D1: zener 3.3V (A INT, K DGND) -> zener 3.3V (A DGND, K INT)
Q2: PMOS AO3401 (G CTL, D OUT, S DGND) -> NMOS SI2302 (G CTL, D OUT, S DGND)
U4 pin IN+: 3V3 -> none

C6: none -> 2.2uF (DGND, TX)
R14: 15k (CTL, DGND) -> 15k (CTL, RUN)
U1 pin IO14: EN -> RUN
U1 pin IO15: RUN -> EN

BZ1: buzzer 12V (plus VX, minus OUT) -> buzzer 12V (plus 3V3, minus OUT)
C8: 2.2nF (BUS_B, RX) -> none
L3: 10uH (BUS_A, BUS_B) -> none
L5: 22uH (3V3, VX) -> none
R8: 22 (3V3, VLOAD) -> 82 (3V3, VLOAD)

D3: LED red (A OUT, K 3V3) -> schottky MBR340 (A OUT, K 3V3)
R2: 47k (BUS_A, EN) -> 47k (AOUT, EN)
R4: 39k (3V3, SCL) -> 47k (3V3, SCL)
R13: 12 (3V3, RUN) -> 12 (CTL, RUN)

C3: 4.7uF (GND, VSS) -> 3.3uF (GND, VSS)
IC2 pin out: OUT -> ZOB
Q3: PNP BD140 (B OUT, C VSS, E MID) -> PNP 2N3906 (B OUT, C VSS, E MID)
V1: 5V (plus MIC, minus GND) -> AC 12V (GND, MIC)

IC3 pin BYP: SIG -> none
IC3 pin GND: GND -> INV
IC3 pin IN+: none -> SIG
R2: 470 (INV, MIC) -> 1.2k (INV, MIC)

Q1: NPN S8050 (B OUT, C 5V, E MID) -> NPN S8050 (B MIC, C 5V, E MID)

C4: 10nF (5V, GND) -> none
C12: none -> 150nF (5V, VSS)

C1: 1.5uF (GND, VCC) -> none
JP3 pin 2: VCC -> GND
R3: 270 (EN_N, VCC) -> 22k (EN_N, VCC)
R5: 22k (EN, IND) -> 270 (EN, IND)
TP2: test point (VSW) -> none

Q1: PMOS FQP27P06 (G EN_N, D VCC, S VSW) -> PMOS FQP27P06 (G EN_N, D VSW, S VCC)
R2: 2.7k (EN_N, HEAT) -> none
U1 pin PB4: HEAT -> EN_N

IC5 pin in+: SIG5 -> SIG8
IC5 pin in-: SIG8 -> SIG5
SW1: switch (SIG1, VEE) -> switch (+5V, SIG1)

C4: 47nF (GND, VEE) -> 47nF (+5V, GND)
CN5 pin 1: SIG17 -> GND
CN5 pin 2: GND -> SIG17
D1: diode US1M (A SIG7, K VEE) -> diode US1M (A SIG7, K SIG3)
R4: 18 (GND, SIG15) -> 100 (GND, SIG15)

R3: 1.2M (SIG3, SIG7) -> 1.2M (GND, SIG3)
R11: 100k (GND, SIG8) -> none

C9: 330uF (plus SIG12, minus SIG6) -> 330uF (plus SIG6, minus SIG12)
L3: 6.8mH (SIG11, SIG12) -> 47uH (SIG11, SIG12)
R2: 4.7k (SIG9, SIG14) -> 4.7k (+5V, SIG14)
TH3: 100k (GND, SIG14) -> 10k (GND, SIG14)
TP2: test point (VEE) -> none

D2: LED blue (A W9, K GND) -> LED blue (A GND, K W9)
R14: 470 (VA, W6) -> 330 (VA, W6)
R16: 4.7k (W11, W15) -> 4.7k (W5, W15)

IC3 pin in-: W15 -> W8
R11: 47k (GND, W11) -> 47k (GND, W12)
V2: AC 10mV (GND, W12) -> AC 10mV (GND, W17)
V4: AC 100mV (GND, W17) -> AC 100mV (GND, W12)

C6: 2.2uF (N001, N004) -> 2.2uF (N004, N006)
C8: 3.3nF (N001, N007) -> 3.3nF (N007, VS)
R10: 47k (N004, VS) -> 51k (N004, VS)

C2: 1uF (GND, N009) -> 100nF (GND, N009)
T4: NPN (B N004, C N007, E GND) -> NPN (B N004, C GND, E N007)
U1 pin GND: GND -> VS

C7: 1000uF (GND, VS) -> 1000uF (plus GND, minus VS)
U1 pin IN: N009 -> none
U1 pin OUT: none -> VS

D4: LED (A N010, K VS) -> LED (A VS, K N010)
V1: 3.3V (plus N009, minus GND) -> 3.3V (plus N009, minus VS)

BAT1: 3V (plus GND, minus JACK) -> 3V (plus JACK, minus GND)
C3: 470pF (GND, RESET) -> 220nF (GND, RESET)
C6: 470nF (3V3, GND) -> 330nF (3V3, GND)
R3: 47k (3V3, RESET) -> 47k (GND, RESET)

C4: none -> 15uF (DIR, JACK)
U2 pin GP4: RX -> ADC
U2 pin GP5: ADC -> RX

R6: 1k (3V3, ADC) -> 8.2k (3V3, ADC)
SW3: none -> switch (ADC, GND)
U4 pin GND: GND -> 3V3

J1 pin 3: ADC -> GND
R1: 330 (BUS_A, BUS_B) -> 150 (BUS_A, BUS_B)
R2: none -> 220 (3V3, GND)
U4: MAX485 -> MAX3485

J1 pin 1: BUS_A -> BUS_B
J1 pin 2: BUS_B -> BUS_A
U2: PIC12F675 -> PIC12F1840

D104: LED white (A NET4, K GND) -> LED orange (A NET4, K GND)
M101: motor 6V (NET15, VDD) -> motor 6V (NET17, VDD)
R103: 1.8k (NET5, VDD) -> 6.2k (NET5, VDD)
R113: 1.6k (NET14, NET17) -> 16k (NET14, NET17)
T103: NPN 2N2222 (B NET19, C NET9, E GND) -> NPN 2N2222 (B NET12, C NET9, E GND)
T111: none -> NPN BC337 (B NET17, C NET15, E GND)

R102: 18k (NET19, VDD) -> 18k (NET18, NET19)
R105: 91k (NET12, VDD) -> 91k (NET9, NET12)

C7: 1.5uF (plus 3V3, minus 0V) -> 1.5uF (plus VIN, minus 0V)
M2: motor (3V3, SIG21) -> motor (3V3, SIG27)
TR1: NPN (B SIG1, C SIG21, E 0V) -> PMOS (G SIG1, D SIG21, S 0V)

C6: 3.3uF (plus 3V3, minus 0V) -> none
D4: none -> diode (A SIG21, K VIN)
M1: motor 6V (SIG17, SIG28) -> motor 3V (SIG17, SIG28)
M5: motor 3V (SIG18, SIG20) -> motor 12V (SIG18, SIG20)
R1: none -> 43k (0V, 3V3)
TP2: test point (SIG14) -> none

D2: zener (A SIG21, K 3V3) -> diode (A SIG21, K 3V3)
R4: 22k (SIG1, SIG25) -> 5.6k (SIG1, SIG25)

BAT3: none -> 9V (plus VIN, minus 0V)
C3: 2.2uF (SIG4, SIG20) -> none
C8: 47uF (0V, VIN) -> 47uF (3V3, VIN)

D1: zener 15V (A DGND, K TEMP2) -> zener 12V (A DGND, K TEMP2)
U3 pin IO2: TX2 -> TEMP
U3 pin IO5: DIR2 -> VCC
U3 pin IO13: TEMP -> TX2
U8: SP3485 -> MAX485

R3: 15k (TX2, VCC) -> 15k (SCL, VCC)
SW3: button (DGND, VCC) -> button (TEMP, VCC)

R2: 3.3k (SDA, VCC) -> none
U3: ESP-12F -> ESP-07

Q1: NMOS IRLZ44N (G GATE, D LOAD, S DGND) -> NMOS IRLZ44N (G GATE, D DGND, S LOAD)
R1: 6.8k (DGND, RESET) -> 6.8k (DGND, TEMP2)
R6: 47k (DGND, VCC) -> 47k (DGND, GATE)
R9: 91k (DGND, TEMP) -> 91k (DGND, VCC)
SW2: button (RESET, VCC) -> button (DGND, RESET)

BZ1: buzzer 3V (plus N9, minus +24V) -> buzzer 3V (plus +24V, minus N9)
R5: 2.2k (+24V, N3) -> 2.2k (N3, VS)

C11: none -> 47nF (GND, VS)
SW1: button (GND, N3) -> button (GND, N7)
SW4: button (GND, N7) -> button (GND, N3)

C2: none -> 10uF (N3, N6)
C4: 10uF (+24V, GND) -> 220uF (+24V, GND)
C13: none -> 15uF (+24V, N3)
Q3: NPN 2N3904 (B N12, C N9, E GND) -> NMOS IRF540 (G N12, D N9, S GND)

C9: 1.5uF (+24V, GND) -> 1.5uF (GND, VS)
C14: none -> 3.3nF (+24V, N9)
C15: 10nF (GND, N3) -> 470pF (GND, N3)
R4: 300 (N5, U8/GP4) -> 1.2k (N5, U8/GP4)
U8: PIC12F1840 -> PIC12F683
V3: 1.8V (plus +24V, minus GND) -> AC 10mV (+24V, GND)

◇ ◇ ◇ ◇

Retype, in the same exact form, the lines of the material above from the line holding "V4: AC 100mV" through the line holding "M101: motor 6V".

Written response:
V4: AC 100mV (GND, W17) -> AC 100mV (GND, W12)

C6: 2.2uF (N001, N004) -> 2.2uF (N004, N006)
C8: 3.3nF (N001, N007) -> 3.3nF (N007, VS)
R10: 47k (N004, VS) -> 51k (N004, VS)

C2: 1uF (GND, N009) -> 100nF (GND, N009)
T4: NPN (B N004, C N007, E GND) -> NPN (B N004, C GND, E N007)
U1 pin GND: GND -> VS

C7: 1000uF (GND, VS) -> 1000uF (plus GND, minus VS)
U1 pin IN: N009 -> none
U1 pin OUT: none -> VS

D4: LED (A N010, K VS) -> LED (A VS, K N010)
V1: 3.3V (plus N009, minus GND) -> 3.3V (plus N009, minus VS)

BAT1: 3V (plus GND, minus JACK) -> 3V (plus JACK, minus GND)
C3: 470pF (GND, RESET) -> 220nF (GND, RESET)
C6: 470nF (3V3, GND) -> 330nF (3V3, GND)
R3: 47k (3V3, RESET) -> 47k (GND, RESET)

C4: none -> 15uF (DIR, JACK)
U2 pin GP4: RX -> ADC
U2 pin GP5: ADC -> RX

R6: 1k (3V3, ADC) -> 8.2k (3V3, ADC)
SW3: none -> switch (ADC, GND)
U4 pin GND: GND -> 3V3

J1 pin 3: ADC -> GND
R1: 330 (BUS_A, BUS_B) -> 150 (BUS_A, BUS_B)
R2: none -> 220 (3V3, GND)
U4: MAX485 -> MAX3485

J1 pin 1: BUS_A -> BUS_B
J1 pin 2: BUS_B -> BUS_A
U2: PIC12F675 -> PIC12F1840

D104: LED white (A NET4, K GND) -> LED orange (A NET4, K GND)
M101: motor 6V (NET15, VDD) -> motor 6V (NET17, VDD)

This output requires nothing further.